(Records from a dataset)
★ ★ ★
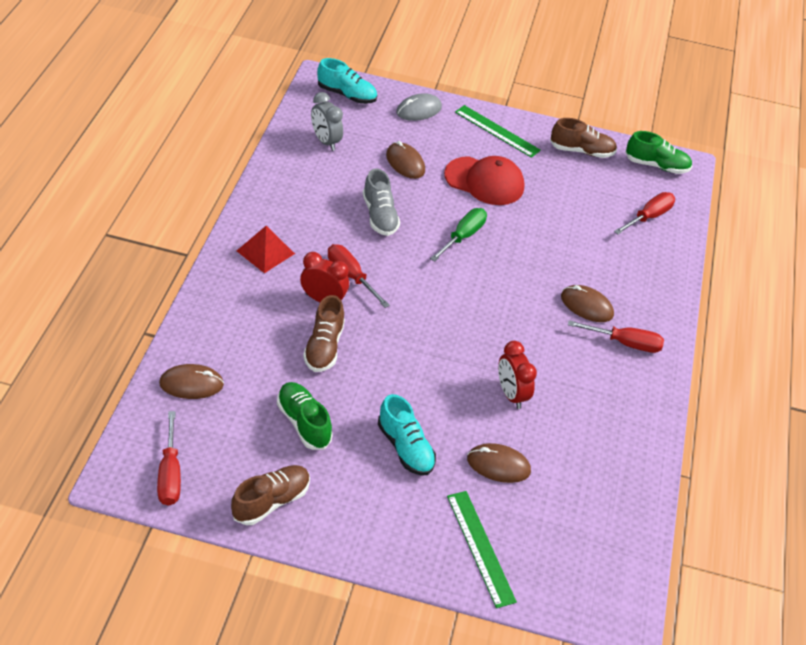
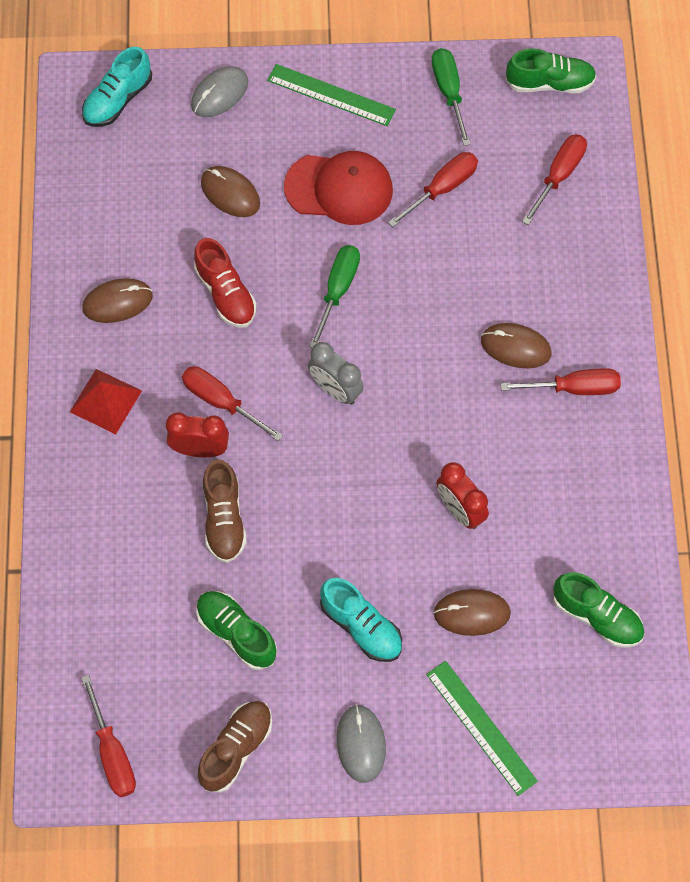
camera: 10 degrees left, 20 degrees up
(191, 384) = (90, 625): brown mouse -> brown mouse (117, 302)
(325, 141) = (117, 193): grey clock -> grey clock (335, 390)
(347, 95) = (118, 100): turquoise shoe -> turquoise shoe turned 120 degrees clockwise
(375, 529) = (361, 744): none -> grey mouse
(379, 216) = (226, 293): grey shoe -> red shoe
(560, 201) = (443, 188): none -> red screwdriver
(581, 151) = (448, 91): brown shoe -> green screwdriver
(601, 498) = (597, 616): none -> green shoe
★ ★ ★
**BRIEF**.
Filter the lines above, keeping and copying those that contain "grey".

**YOUR SOLUTION**.
(325, 141) = (117, 193): grey clock -> grey clock (335, 390)
(375, 529) = (361, 744): none -> grey mouse
(379, 216) = (226, 293): grey shoe -> red shoe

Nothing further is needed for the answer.